> WHAT YOU ARE ASKED TO DO
The output must match the lines from the first line of the listing below through the line holding "Someone repainted the block" exactly and must contain no pictures.
·····
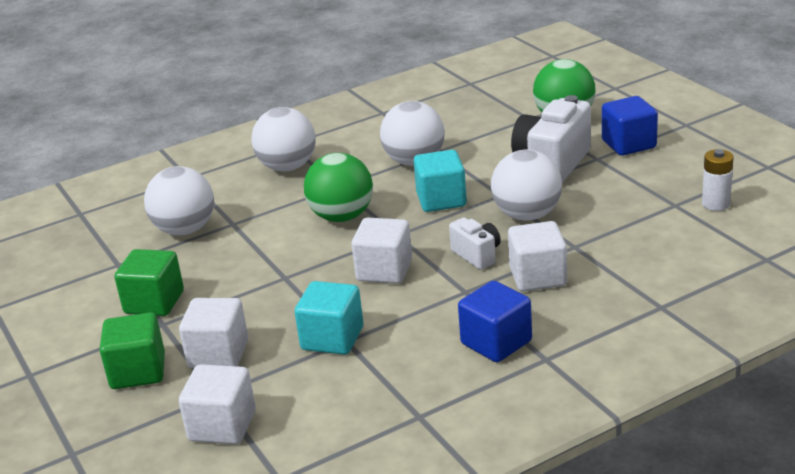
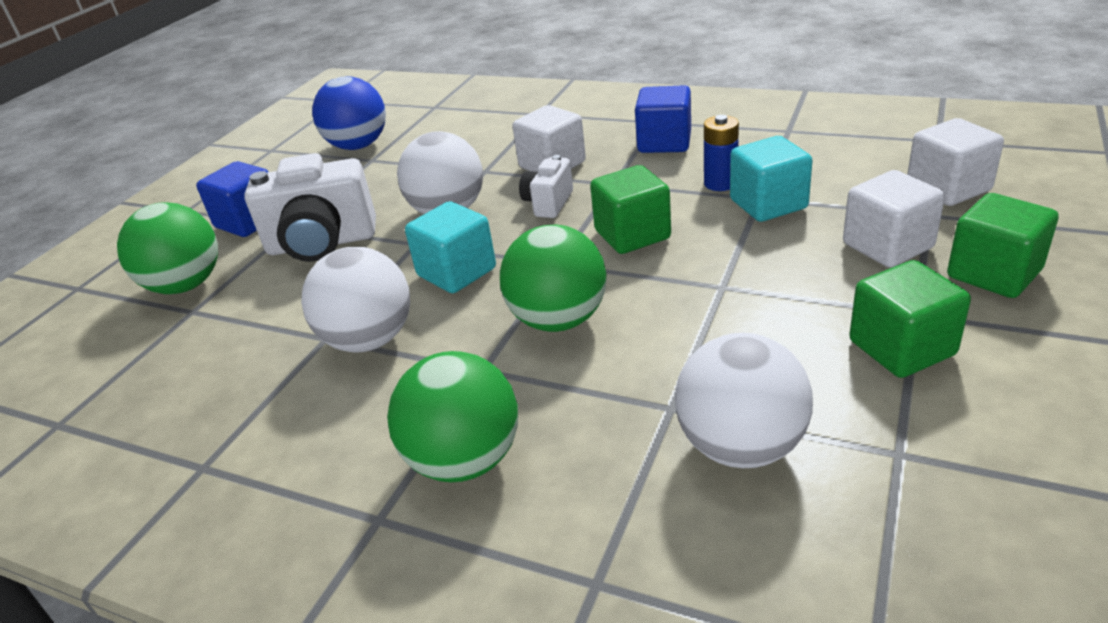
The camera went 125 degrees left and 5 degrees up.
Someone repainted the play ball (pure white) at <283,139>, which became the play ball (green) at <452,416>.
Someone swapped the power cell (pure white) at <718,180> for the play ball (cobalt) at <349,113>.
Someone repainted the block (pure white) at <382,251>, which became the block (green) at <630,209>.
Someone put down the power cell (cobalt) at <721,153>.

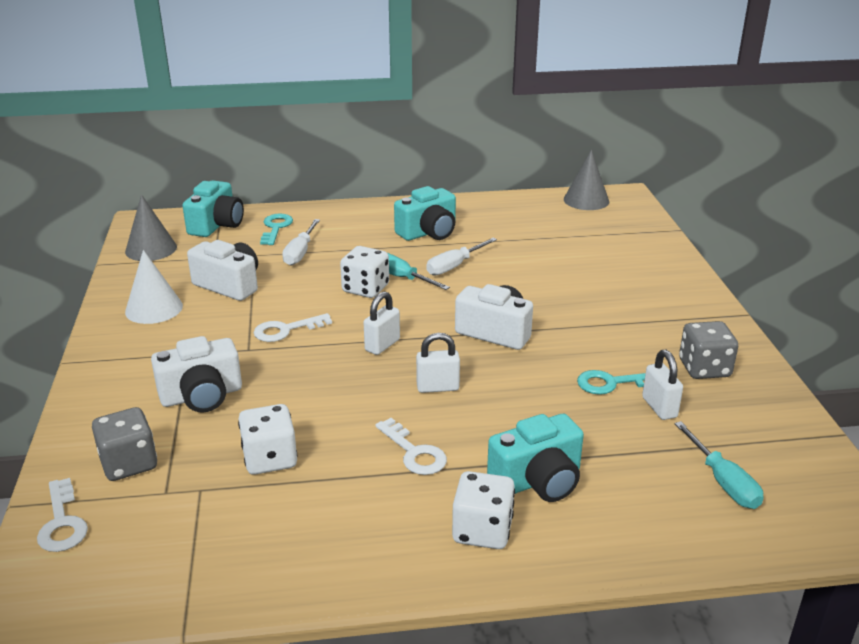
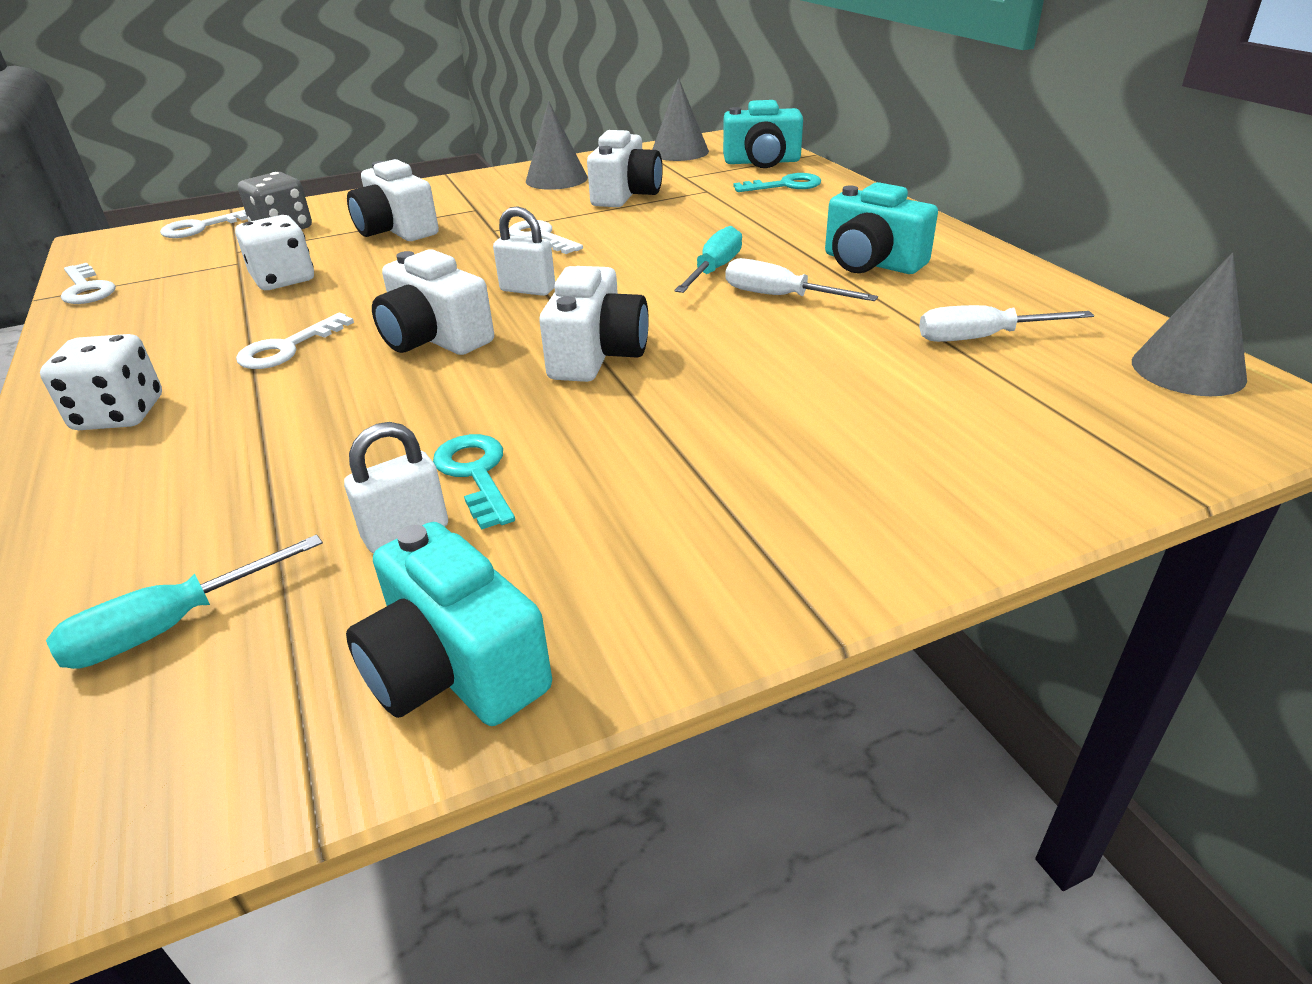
The camera went 75 degrees right and 5 degrees up.
Someone carried the flat screwdriver (pure white) from <301,242> to <1006,323>.
Someone took away the game die (pure white) at <364,272>.
Someone repainted the solid cone (pure white) at <154,287>, which became the solid cone (gray) at <557,145>.
Someone took away the game die (gray) at <708,350>.
Someone swapped the lock (pure white) at <438,363> for the camera (pure white) at <433,302>.
Someone carried the camera (aqua) from <535,458> to <449,624>.
Someone put down the door key (pure white) at <88,283>.

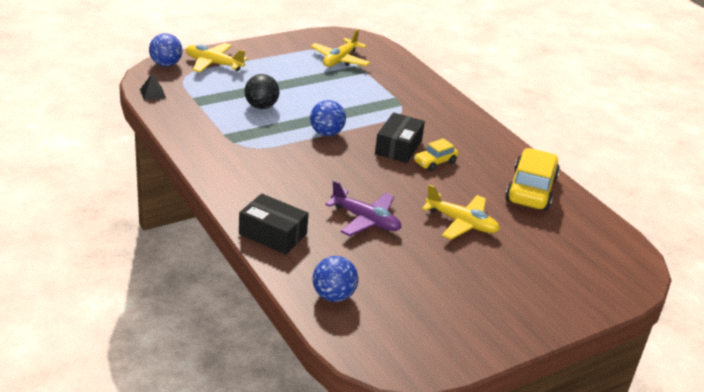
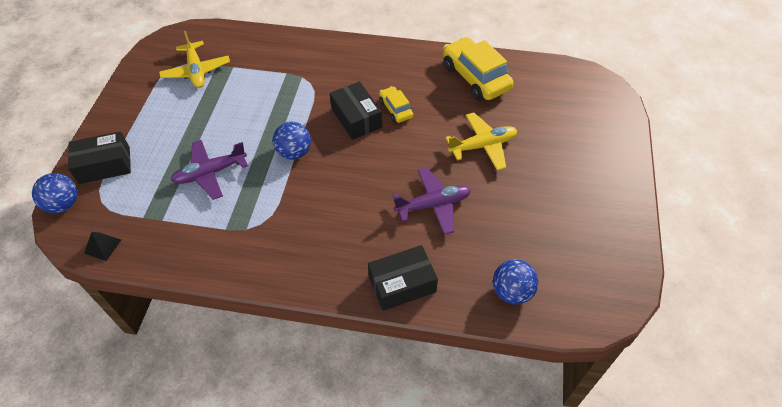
The camera went 45 degrees left and 20 degrees up.
Someone swapped the plane (bright yellow) at <217,57> for the parcel (ebony) at <99,157>.
Someone swapped the play ball (ebony) at <261,91> for the plane (royal purple) at <209,170>.
Someone rotated the toy car (bright yellow) at <436,154> by 150 degrees clockwise.

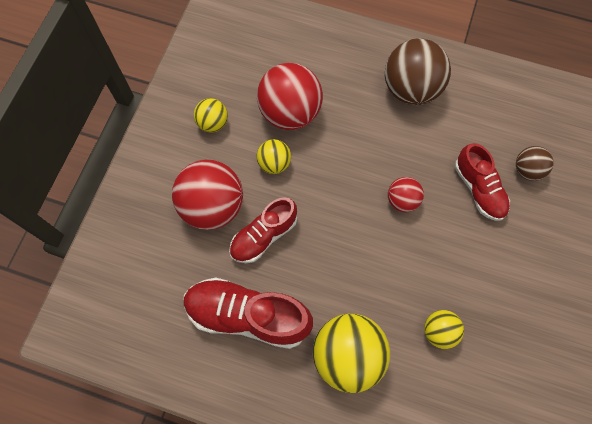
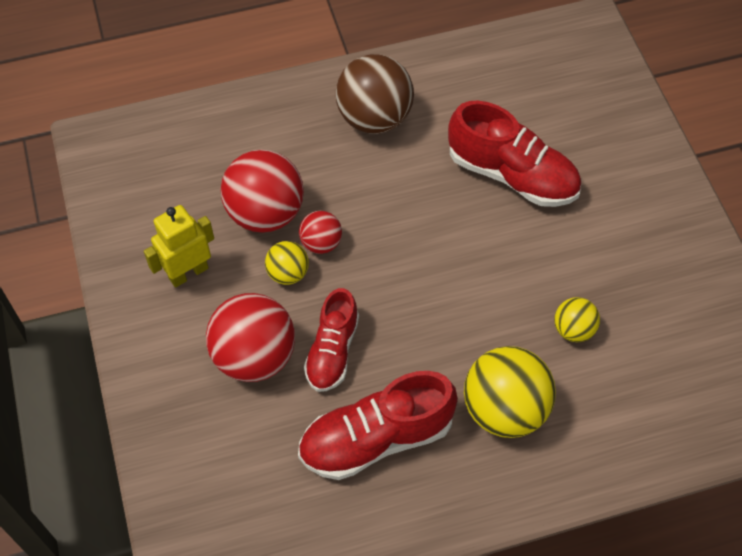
The camera went 35 degrees left and 10 degrees down.
Someone swapped the play ball (bright yellow) at <211,115> for the robot figure (bright yellow) at <179,246>.
Someone scaled the shoe (scarlet) at <482,182> by 1.54.
Someone took away the play ball (russet) at <535,163>.
Someone carried the play ball (scarlet) from <406,194> to <320,232>.

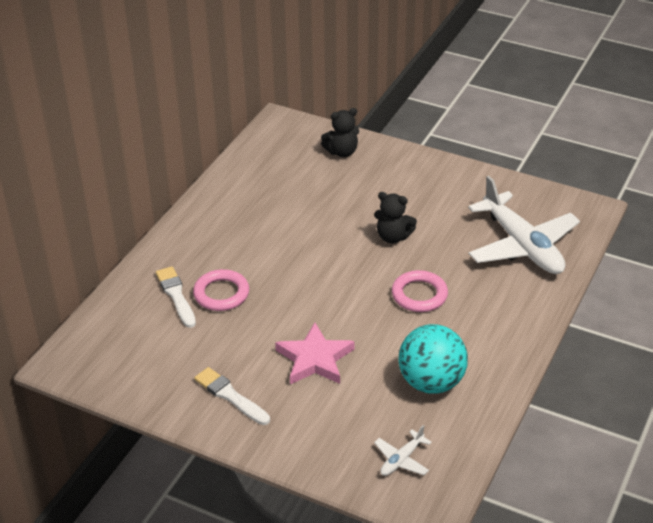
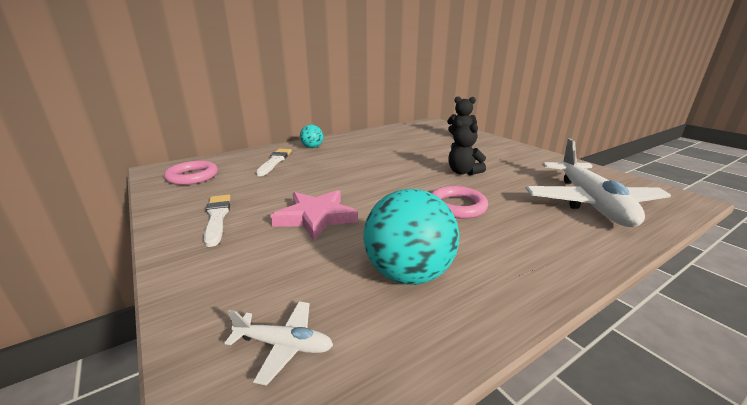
The camera went 30 degrees right and 15 degrees down.
Someone carried the hoop (pink) from <221,290> to <191,173>.
Someone rotated the plane (pure white) at <403,450> by 150 degrees counterclockwise.
Someone put down the play ball (aqua) at <311,136>.

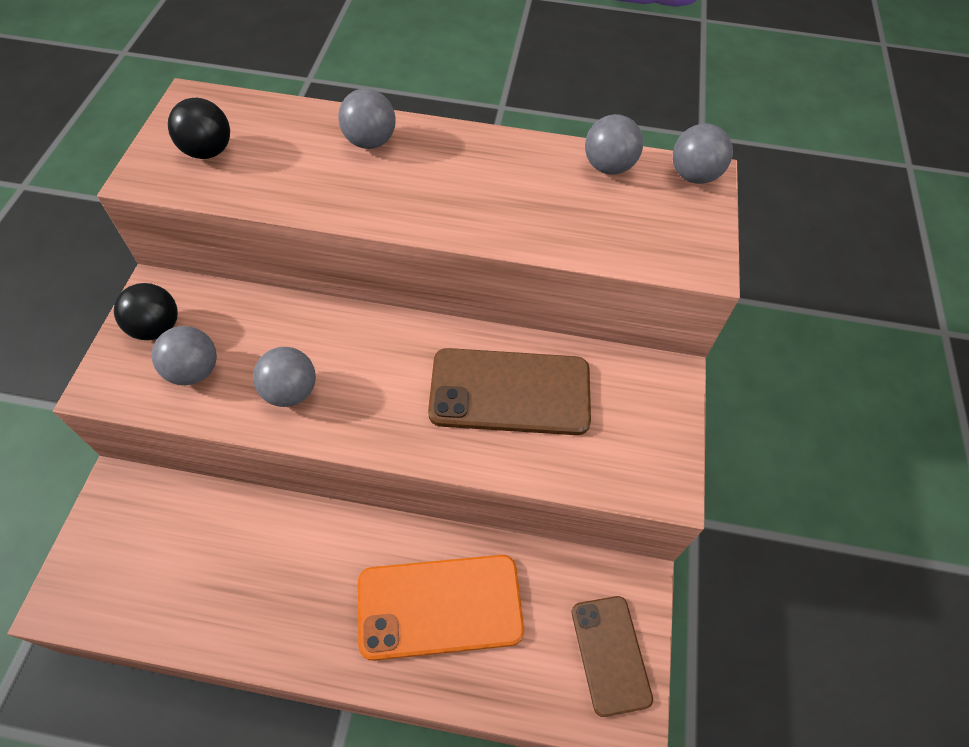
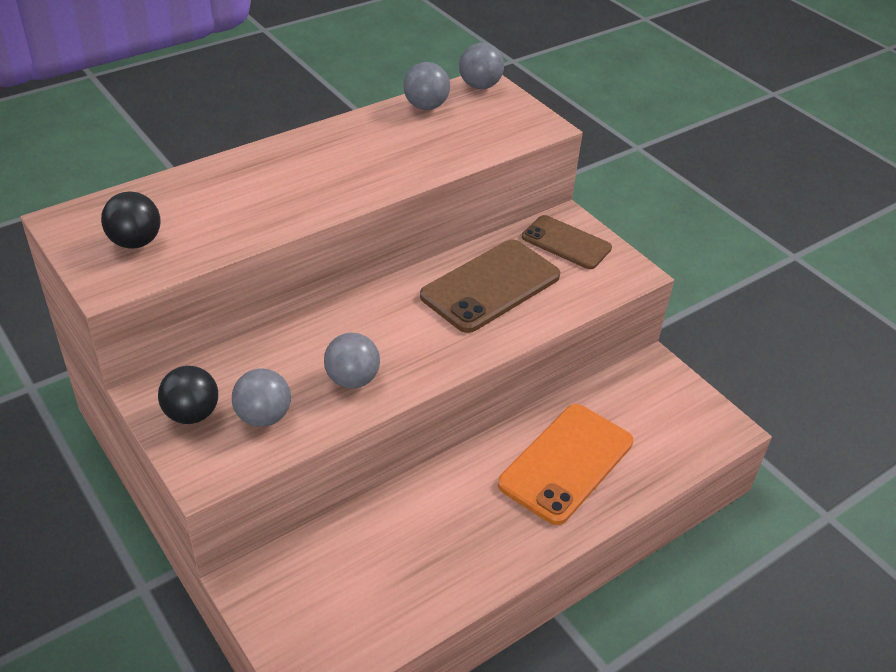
The camera went 45 degrees left and 15 degrees down.
Someone took away the play ball (gray) at <367,119>.
Someone carried the phone (russet) from <612,656> to <567,242>.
·····
> SOLUTION BELOW
The camera went 125 degrees left and 5 degrees up.
Someone repainted the play ball (pure white) at <283,139>, which became the play ball (green) at <452,416>.
Someone swapped the power cell (pure white) at <718,180> for the play ball (cobalt) at <349,113>.
Someone repainted the block (pure white) at <382,251>, which became the block (green) at <630,209>.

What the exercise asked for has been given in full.